Description of the task: Go through the material and pull out every line with the string "schottky" in it.

Provided entries Start Marker

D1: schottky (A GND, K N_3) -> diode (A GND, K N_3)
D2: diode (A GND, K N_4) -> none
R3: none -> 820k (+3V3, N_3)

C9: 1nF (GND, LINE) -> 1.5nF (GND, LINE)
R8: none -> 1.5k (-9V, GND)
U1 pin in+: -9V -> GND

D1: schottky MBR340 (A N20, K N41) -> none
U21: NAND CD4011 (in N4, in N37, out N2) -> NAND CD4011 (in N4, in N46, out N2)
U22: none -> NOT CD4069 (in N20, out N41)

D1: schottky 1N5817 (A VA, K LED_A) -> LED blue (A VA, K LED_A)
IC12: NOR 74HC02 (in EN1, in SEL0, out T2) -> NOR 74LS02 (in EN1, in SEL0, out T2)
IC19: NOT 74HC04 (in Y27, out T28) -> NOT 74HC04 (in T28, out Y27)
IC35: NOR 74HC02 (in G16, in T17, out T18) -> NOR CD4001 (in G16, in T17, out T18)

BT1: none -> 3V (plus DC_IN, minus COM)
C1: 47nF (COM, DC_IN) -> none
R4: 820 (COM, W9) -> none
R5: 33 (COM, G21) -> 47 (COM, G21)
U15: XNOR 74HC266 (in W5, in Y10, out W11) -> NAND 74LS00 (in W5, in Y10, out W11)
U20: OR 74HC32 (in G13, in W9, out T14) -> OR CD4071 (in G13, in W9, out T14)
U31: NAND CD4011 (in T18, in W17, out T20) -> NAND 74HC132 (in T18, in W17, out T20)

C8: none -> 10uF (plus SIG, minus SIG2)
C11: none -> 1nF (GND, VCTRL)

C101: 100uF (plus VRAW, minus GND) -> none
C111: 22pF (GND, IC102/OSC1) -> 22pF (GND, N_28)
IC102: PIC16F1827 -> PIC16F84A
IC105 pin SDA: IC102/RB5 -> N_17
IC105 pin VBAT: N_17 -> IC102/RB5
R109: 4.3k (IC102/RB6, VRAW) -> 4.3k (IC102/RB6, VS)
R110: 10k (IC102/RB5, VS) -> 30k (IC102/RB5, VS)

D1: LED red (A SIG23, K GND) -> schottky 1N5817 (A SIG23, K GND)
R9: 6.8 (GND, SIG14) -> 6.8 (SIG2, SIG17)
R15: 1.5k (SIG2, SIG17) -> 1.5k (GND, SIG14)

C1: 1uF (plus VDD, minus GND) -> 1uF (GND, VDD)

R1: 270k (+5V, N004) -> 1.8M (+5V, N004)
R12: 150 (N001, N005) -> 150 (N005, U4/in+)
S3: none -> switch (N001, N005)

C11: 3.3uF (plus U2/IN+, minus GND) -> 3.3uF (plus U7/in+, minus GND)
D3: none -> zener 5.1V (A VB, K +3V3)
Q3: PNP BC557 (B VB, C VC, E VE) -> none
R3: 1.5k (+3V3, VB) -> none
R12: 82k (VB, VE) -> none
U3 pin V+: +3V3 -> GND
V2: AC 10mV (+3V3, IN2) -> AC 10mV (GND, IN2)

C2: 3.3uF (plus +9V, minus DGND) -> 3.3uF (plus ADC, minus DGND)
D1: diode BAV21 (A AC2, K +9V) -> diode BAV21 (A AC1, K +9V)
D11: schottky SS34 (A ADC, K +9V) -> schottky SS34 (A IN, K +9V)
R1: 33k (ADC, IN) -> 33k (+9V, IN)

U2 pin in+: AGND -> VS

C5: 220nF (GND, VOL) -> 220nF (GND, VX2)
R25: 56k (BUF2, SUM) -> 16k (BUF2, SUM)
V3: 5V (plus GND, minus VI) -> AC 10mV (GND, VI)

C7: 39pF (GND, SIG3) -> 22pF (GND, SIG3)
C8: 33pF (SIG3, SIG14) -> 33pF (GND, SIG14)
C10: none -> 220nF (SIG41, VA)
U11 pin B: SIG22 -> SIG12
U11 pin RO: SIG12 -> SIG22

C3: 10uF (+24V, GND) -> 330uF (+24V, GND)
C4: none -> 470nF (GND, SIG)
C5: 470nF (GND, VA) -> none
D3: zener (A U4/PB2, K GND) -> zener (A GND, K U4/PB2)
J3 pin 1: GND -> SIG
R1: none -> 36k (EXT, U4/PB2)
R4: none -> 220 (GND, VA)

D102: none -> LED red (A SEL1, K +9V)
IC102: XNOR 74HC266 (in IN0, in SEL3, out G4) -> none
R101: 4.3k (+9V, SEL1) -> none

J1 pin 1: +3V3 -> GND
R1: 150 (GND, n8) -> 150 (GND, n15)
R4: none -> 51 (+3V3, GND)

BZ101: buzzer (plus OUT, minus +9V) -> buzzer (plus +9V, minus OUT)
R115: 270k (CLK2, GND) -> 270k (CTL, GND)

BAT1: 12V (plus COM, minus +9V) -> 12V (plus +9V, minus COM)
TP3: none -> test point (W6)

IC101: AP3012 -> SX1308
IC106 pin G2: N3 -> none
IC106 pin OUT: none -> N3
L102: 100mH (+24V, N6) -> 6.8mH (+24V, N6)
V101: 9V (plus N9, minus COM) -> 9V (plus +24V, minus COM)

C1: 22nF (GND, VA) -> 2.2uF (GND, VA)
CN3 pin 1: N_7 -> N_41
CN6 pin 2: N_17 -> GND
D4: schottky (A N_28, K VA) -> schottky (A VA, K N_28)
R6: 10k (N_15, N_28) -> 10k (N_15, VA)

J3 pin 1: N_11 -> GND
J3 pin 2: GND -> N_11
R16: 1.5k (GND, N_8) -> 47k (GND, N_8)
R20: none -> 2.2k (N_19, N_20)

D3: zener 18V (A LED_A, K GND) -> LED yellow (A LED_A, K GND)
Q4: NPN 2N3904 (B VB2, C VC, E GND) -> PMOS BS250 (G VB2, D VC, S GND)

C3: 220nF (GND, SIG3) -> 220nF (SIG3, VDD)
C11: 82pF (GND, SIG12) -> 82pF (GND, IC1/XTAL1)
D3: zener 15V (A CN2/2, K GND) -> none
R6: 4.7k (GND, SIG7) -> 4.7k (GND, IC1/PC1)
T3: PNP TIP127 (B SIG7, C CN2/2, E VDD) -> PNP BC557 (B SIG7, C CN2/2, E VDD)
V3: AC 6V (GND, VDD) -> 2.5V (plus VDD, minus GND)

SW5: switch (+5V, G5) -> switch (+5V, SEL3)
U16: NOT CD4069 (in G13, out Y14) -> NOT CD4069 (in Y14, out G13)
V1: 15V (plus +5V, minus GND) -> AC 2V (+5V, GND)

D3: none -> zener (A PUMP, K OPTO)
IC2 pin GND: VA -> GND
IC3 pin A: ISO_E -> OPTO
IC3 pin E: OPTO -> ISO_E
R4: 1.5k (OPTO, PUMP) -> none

Provided entries End Marker

Exercise answer:
D1: schottky (A GND, K N_3) -> diode (A GND, K N_3)
D1: schottky MBR340 (A N20, K N41) -> none
D1: schottky 1N5817 (A VA, K LED_A) -> LED blue (A VA, K LED_A)
D1: LED red (A SIG23, K GND) -> schottky 1N5817 (A SIG23, K GND)
D11: schottky SS34 (A ADC, K +9V) -> schottky SS34 (A IN, K +9V)
D4: schottky (A N_28, K VA) -> schottky (A VA, K N_28)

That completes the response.